*** Opening of Supplied data ***
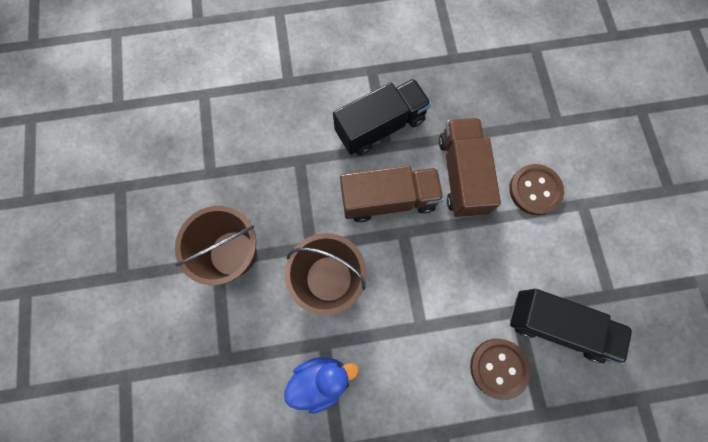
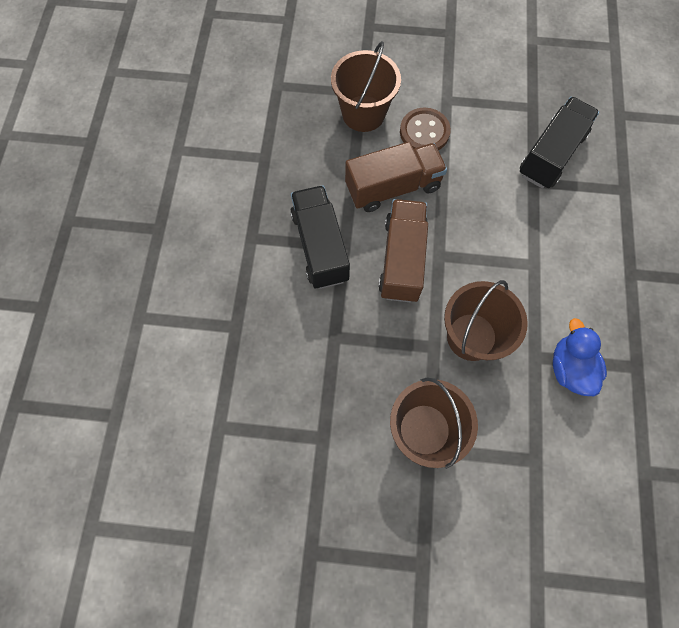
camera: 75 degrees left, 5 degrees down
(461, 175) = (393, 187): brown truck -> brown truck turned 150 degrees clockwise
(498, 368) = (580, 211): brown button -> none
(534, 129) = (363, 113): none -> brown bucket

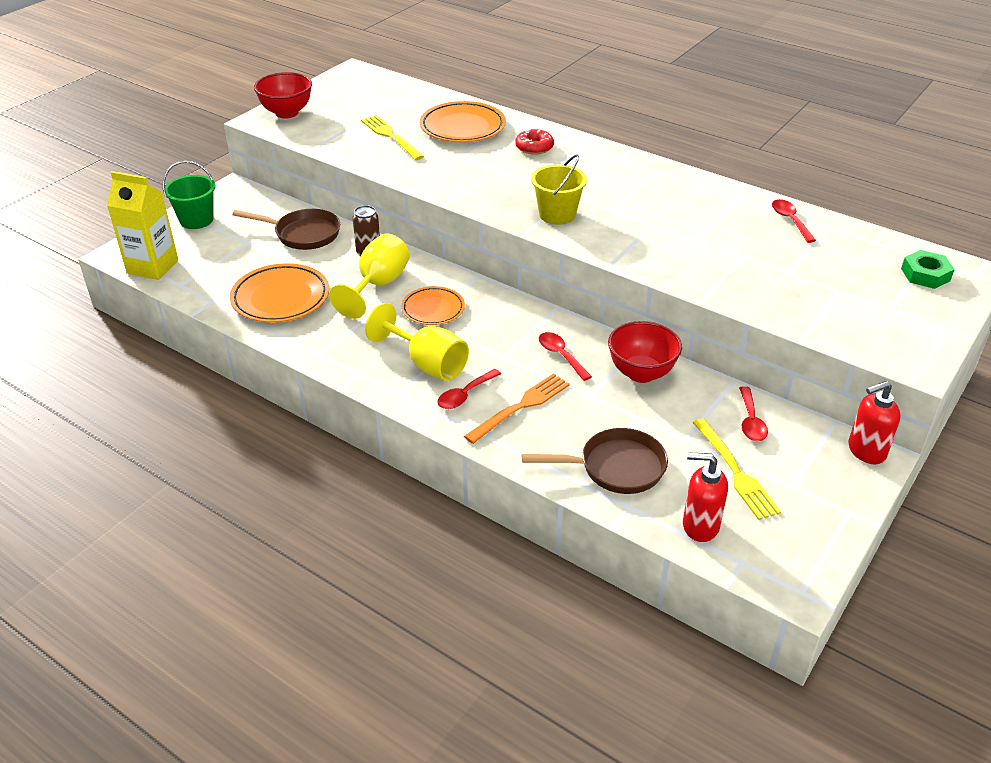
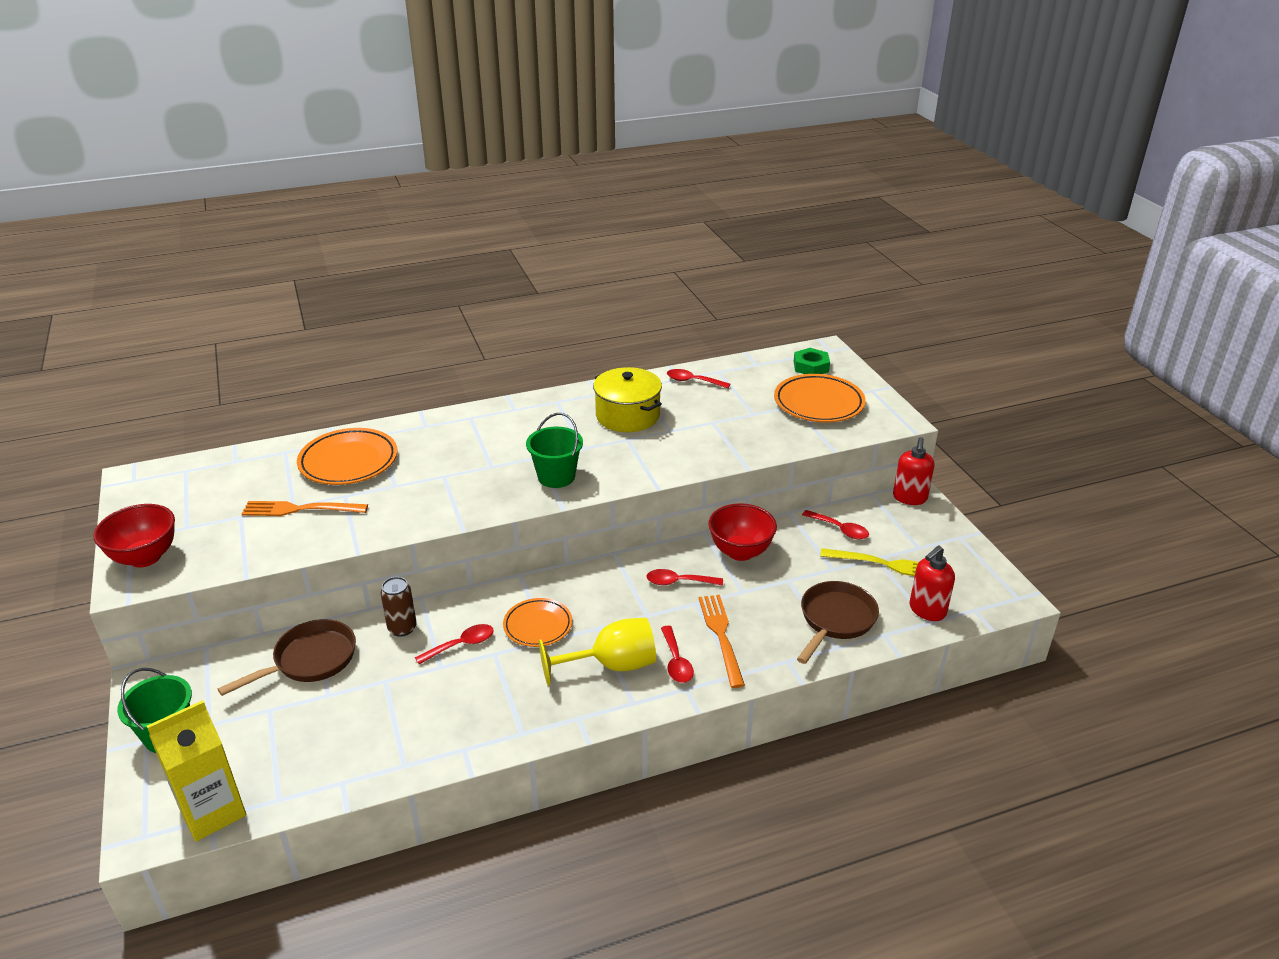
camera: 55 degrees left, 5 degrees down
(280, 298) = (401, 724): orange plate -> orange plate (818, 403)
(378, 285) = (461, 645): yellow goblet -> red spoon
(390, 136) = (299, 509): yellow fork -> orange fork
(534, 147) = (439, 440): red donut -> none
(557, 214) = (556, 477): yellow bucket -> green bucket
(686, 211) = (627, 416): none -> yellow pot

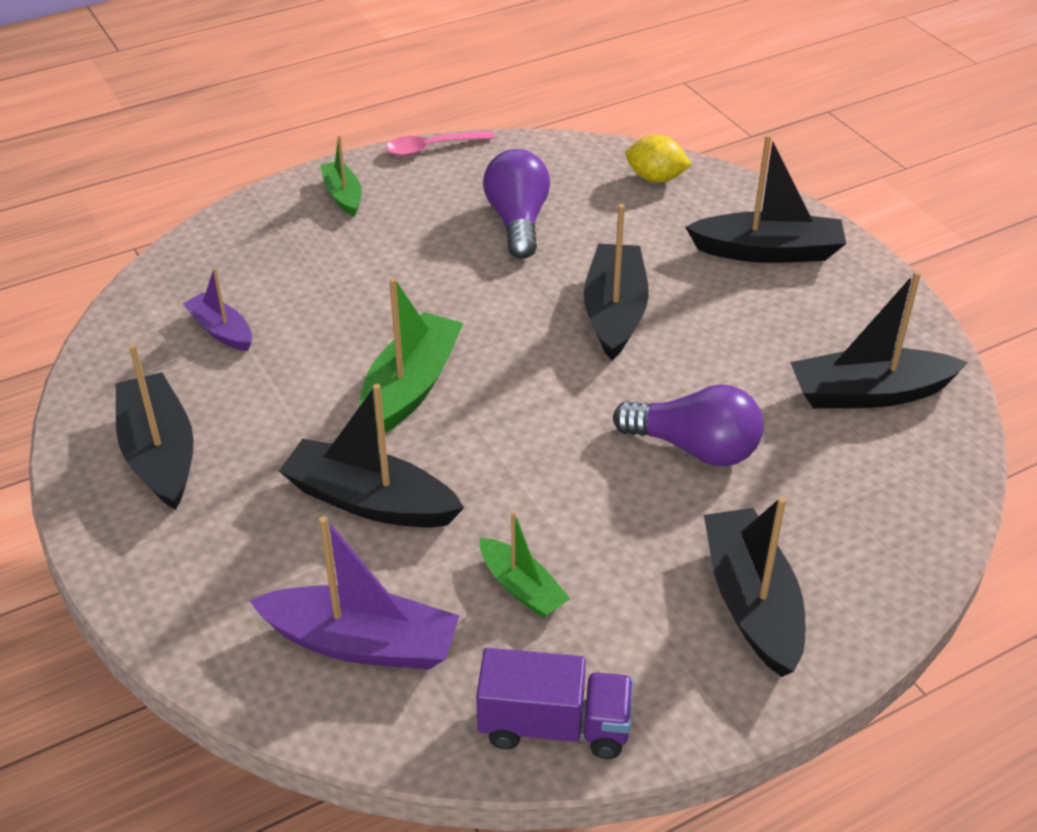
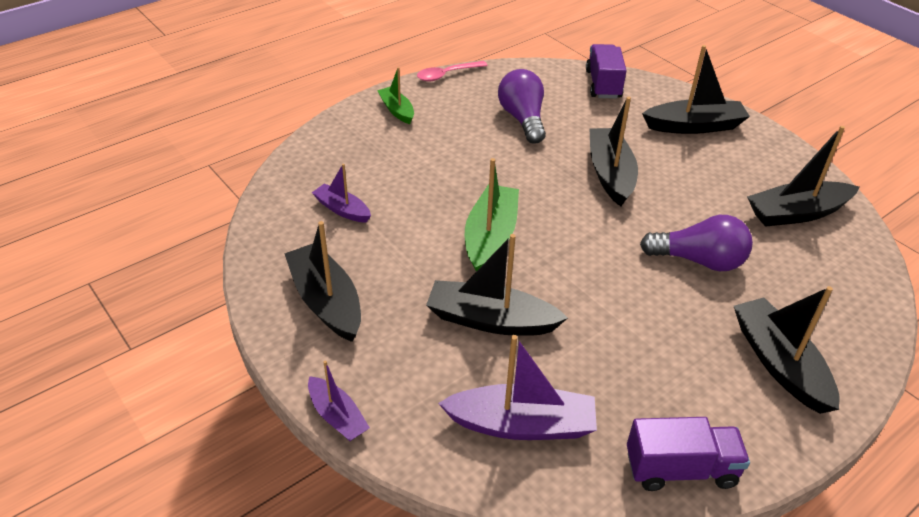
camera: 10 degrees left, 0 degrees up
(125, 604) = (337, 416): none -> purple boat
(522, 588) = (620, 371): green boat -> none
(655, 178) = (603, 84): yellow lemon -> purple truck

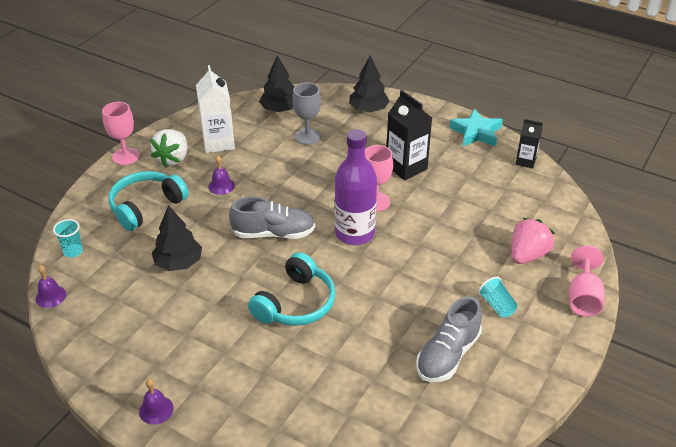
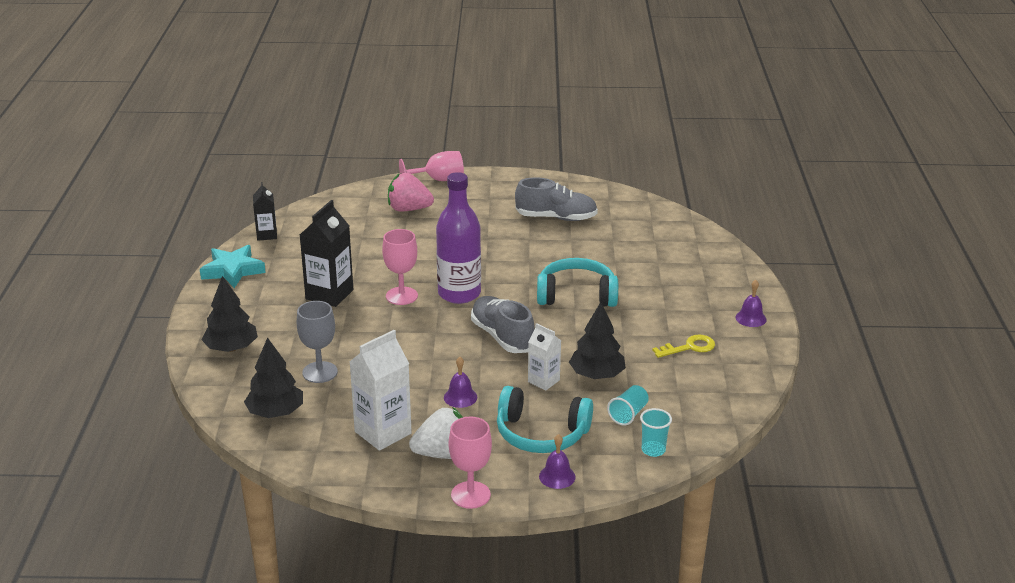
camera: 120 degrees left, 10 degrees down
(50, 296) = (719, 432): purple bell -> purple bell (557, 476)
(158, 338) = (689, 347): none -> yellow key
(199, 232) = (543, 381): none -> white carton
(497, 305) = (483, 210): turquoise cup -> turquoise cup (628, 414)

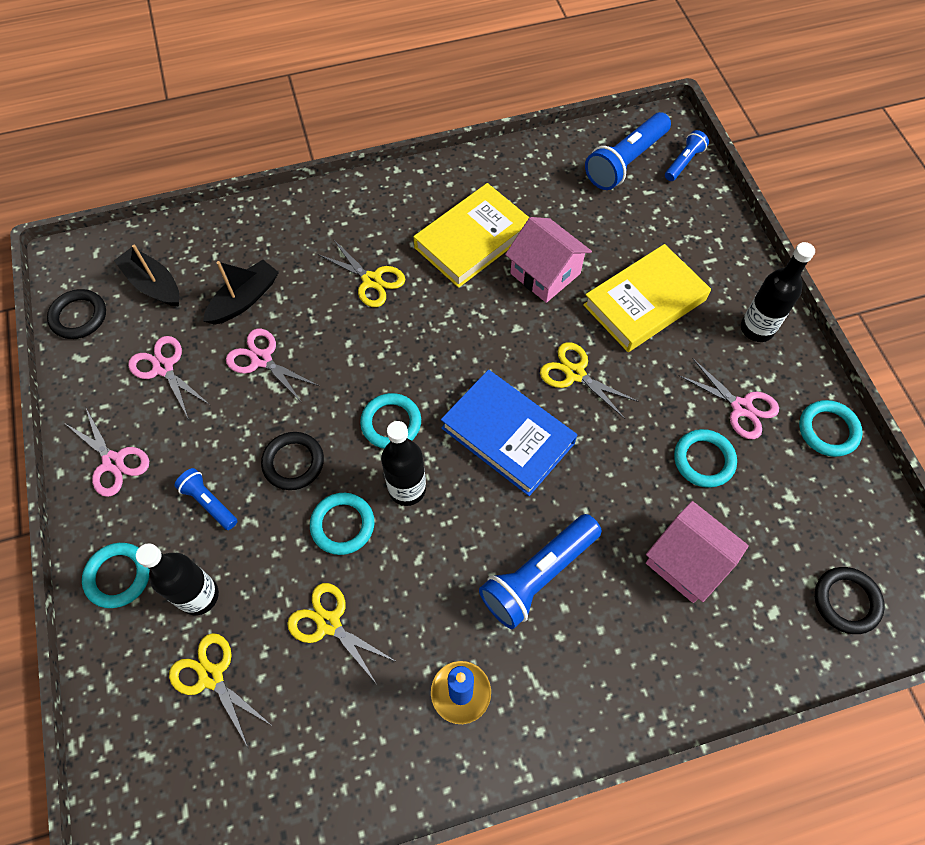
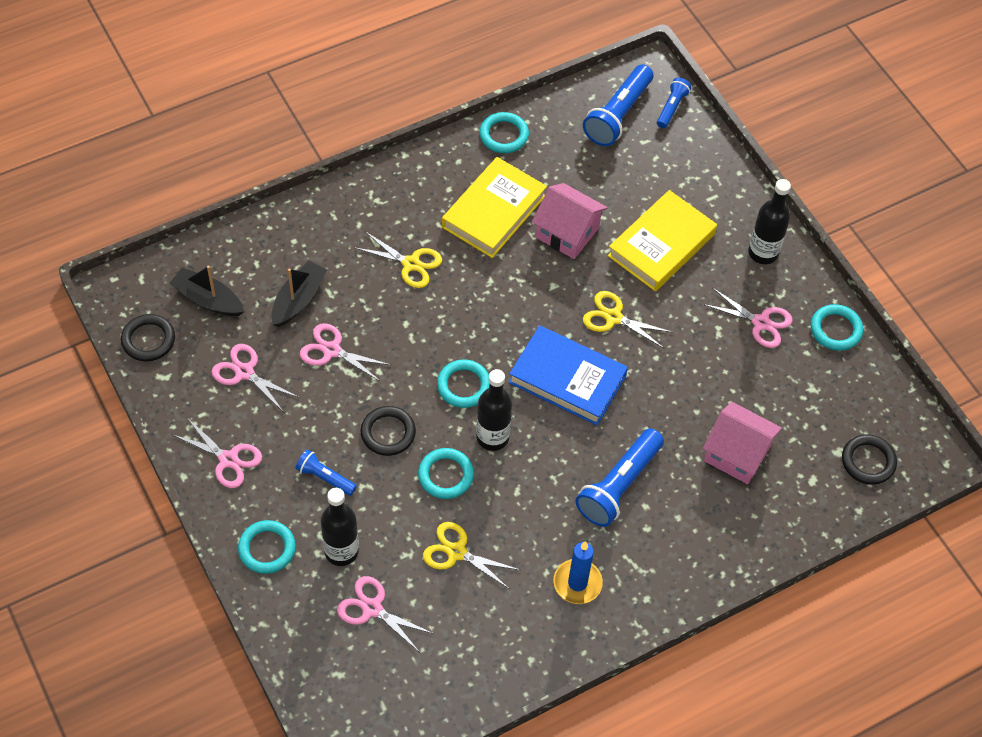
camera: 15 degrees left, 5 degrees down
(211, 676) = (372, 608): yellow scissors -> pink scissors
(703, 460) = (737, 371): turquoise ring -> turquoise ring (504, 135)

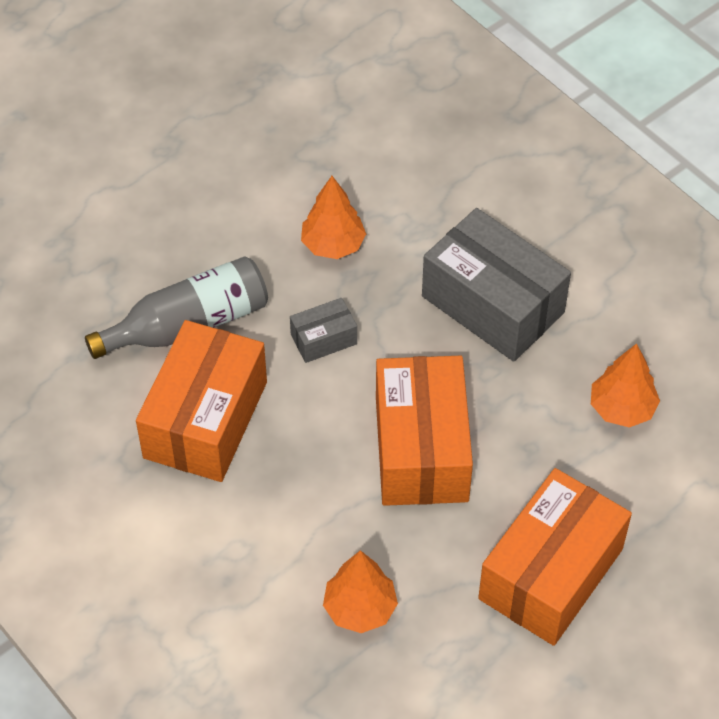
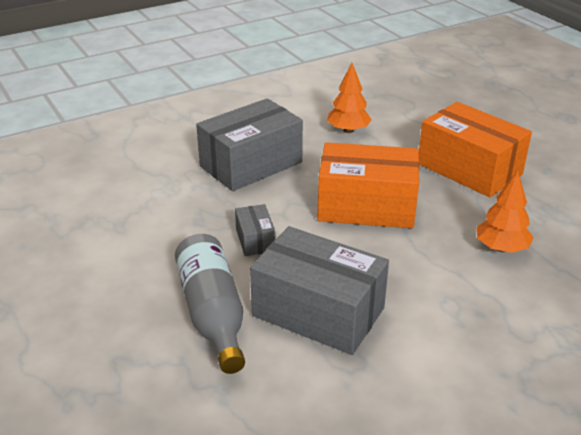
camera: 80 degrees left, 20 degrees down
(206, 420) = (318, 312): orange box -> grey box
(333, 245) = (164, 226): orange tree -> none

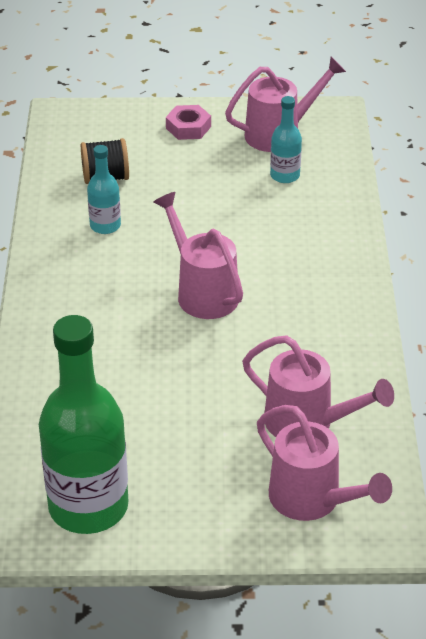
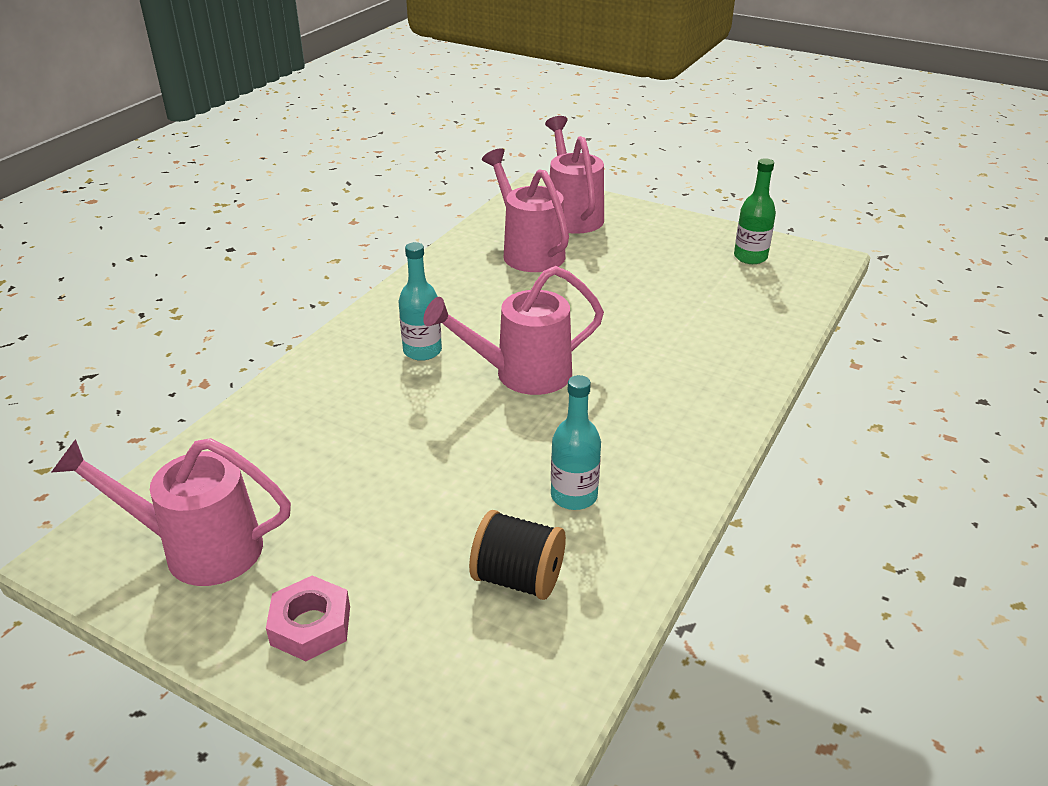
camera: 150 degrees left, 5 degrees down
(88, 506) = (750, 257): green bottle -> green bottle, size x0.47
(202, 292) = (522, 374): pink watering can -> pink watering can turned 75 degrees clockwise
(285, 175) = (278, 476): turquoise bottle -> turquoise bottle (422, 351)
*** Close of Supplied data ***
Every entry above needs to be copied exactly, apart from its pictures.

* [Solution]
camera: 75 degrees left, 5 degrees down
(461, 175) = (393, 187): brown truck -> brown truck turned 150 degrees clockwise
(498, 368) = (580, 211): brown button -> none
(534, 129) = (363, 113): none -> brown bucket

camera: 55 degrees left, 5 degrees down
(280, 298) = (401, 724): orange plate -> orange plate (818, 403)
(378, 285) = (461, 645): yellow goblet -> red spoon
(390, 136) = (299, 509): yellow fork -> orange fork
(534, 147) = (439, 440): red donut -> none
(557, 214) = (556, 477): yellow bucket -> green bucket
(686, 211) = (627, 416): none -> yellow pot

camera: 10 degrees left, 0 degrees up
(125, 604) = (337, 416): none -> purple boat
(522, 588) = (620, 371): green boat -> none
(655, 178) = (603, 84): yellow lemon -> purple truck

camera: 120 degrees left, 10 degrees down
(50, 296) = (719, 432): purple bell -> purple bell (557, 476)
(158, 338) = (689, 347): none -> yellow key
(199, 232) = (543, 381): none -> white carton
(497, 305) = (483, 210): turquoise cup -> turquoise cup (628, 414)

camera: 15 degrees left, 5 degrees down
(211, 676) = (372, 608): yellow scissors -> pink scissors
(703, 460) = (737, 371): turquoise ring -> turquoise ring (504, 135)

camera: 80 degrees left, 20 degrees down
(206, 420) = (318, 312): orange box -> grey box
(333, 245) = (164, 226): orange tree -> none

camera: 150 degrees left, 5 degrees down
(88, 506) = (750, 257): green bottle -> green bottle, size x0.47
(202, 292) = (522, 374): pink watering can -> pink watering can turned 75 degrees clockwise
(285, 175) = (278, 476): turquoise bottle -> turquoise bottle (422, 351)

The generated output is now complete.